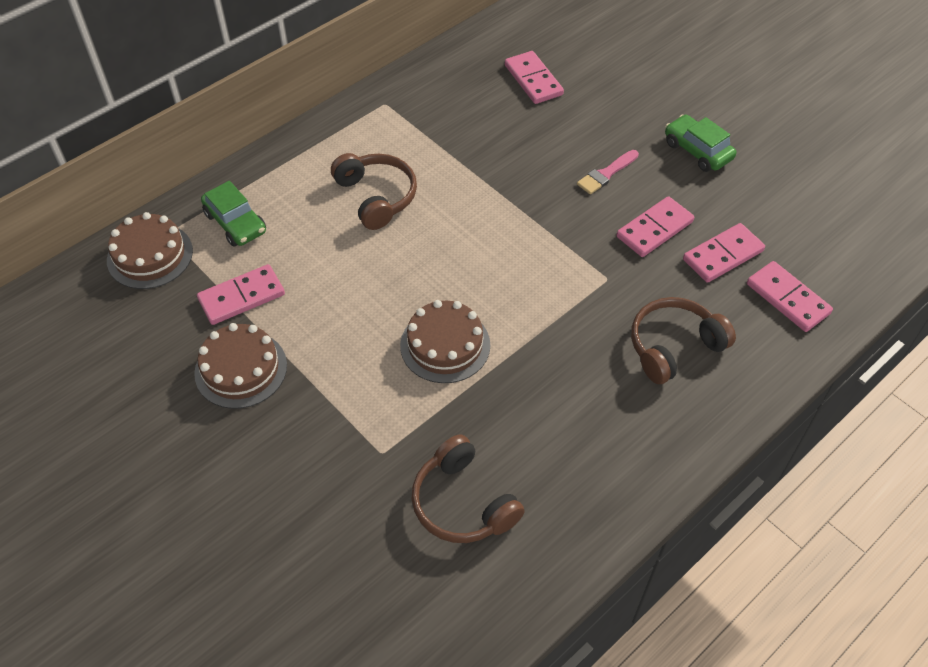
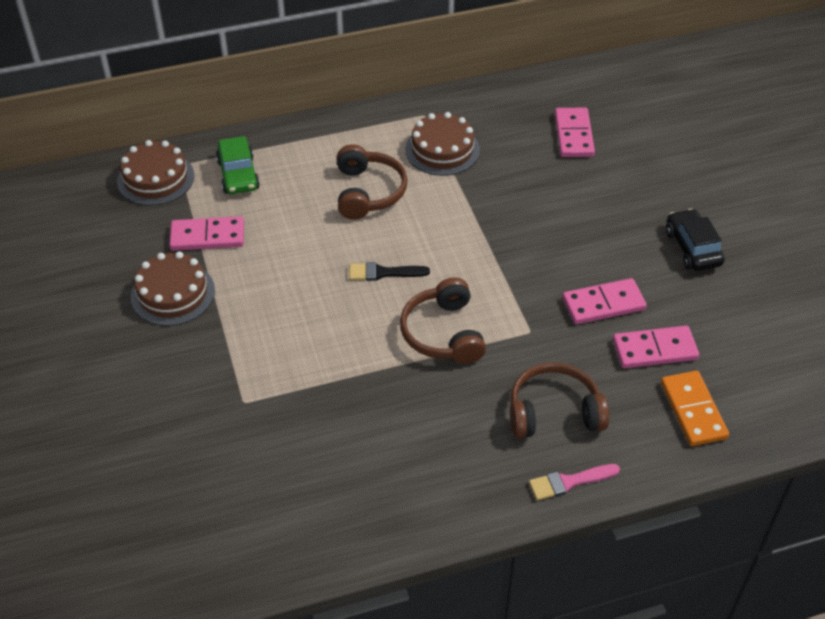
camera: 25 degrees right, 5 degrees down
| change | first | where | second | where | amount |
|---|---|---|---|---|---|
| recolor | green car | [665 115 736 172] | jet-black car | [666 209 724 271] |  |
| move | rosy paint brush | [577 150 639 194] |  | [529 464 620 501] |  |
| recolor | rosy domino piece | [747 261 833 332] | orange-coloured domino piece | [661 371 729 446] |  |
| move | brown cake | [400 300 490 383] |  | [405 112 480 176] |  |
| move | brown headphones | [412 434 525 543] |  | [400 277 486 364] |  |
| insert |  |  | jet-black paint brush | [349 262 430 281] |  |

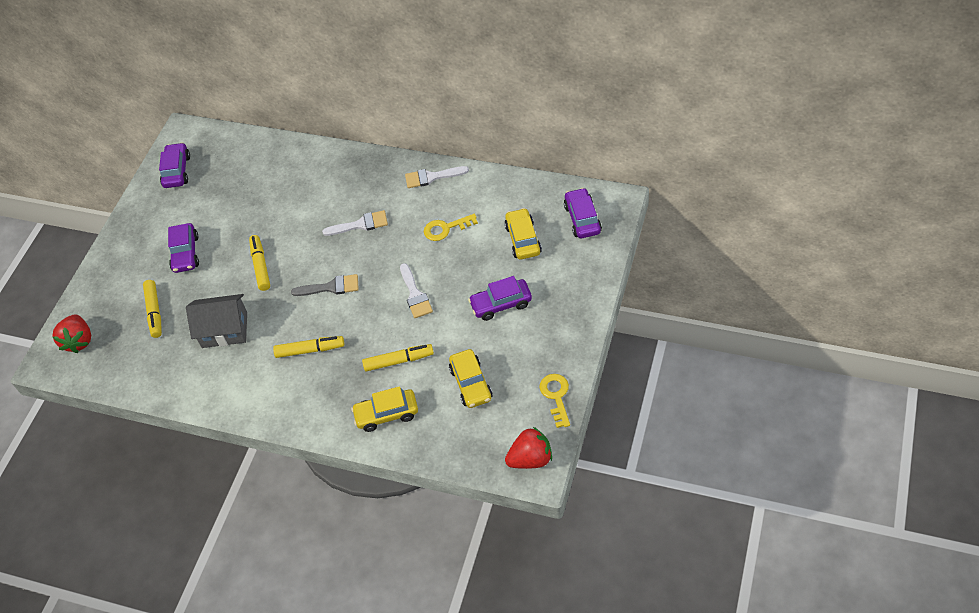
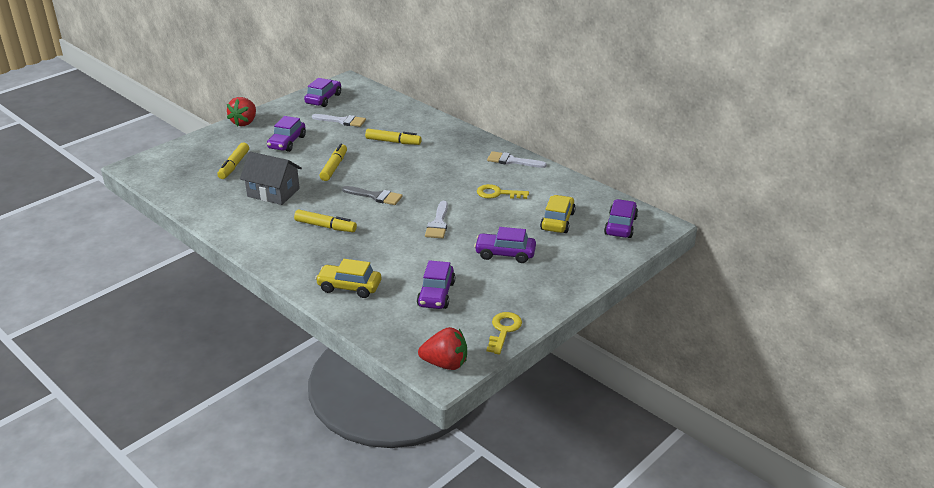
camera: 20 degrees right, 20 degrees down
| change | first | where | second | where | amount |
|---|---|---|---|---|---|
| move | white paint brush | [322 210 388 236] |  | [312 114 366 127] |  |
| move | crimson strawberry | [52 314 91 353] |  | [227 97 256 126] |  |
| move | bright yellow marker | [362 344 434 372] |  | [365 129 422 145] |  |
| recolor | bright yellow car | [449 349 493 408] | royal purple car | [417 260 455 309] |  |

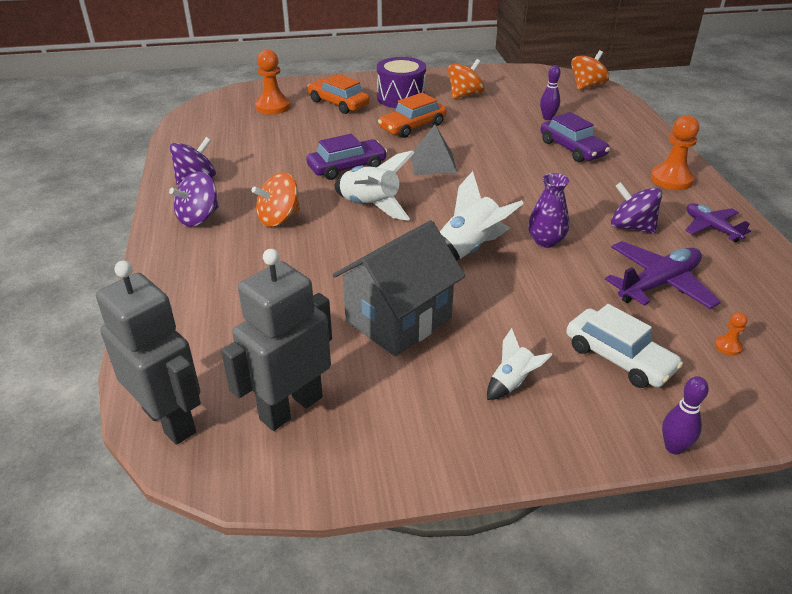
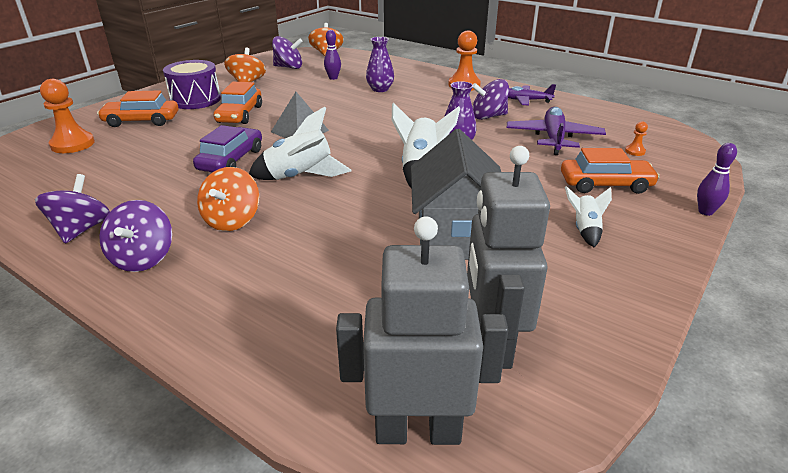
camera: 45 degrees left, 5 degrees down
| change | first | where | second | where | amount |
|---|---|---|---|---|---|
| replace | royal purple car | [540 112 610 162] | royal purple tall vase | [366 37 394 92] |  |
| recolor | white car | [566 304 683 388] | orange-coloured car | [561 148 660 194] |  |
| insert |  |  | royal purple spinning top | [272 36 303 69] |  |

What to do. Omit the pictures and return exactly the lines from the line containing "brown cake |" through the final line of the material above, both ends included.

Written answer.
| move | brown cake | [400 300 490 383] |  | [405 112 480 176] |  |
| move | brown headphones | [412 434 525 543] |  | [400 277 486 364] |  |
| insert |  |  | jet-black paint brush | [349 262 430 281] |  |

camera: 20 degrees right, 20 degrees down
| change | first | where | second | where | amount |
|---|---|---|---|---|---|
| move | white paint brush | [322 210 388 236] |  | [312 114 366 127] |  |
| move | crimson strawberry | [52 314 91 353] |  | [227 97 256 126] |  |
| move | bright yellow marker | [362 344 434 372] |  | [365 129 422 145] |  |
| recolor | bright yellow car | [449 349 493 408] | royal purple car | [417 260 455 309] |  |

camera: 45 degrees left, 5 degrees down
| change | first | where | second | where | amount |
|---|---|---|---|---|---|
| replace | royal purple car | [540 112 610 162] | royal purple tall vase | [366 37 394 92] |  |
| recolor | white car | [566 304 683 388] | orange-coloured car | [561 148 660 194] |  |
| insert |  |  | royal purple spinning top | [272 36 303 69] |  |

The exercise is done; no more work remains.